Stated task:
Pick out every line below that contains the string "Junior" and copy each one in full.

Extracted records:
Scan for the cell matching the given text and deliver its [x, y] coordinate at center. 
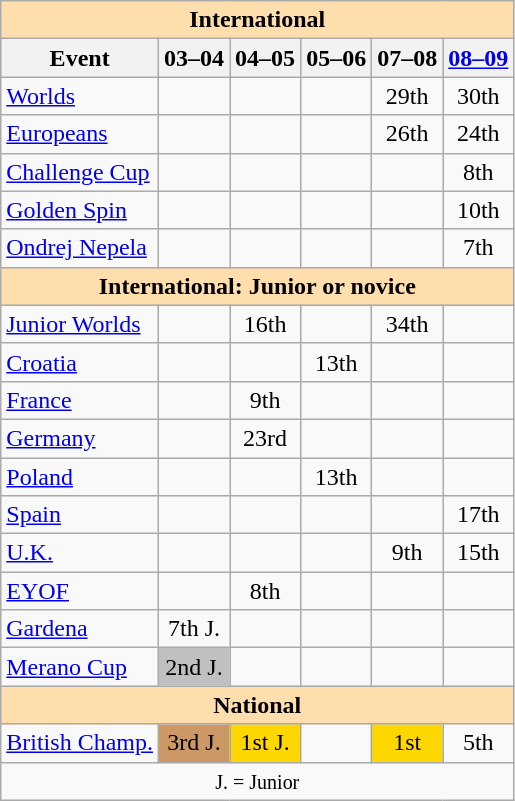
23rd [266, 438]
Gardena [80, 629]
National [258, 705]
International [258, 20]
British Champ. [80, 743]
34th [408, 324]
7th [478, 248]
29th [408, 96]
U.K. [80, 553]
17th [478, 515]
J. = Junior [258, 781]
Germany [80, 438]
08–09 [478, 58]
07–08 [408, 58]
2nd J. [194, 667]
EYOF [80, 591]
5th [478, 743]
26th [408, 134]
30th [478, 96]
Ondrej Nepela [80, 248]
05–06 [336, 58]
Event [80, 58]
Junior Worlds [80, 324]
3rd J. [194, 743]
Golden Spin [80, 210]
24th [478, 134]
1st J. [266, 743]
7th J. [194, 629]
France [80, 400]
04–05 [266, 58]
Challenge Cup [80, 172]
Poland [80, 477]
15th [478, 553]
Merano Cup [80, 667]
1st [408, 743]
Spain [80, 515]
Europeans [80, 134]
Croatia [80, 362]
03–04 [194, 58]
Worlds [80, 96]
10th [478, 210]
International: Junior or novice [258, 286]
16th [266, 324]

The solution:
J. = Junior [258, 781]
Junior Worlds [80, 324]
International: Junior or novice [258, 286]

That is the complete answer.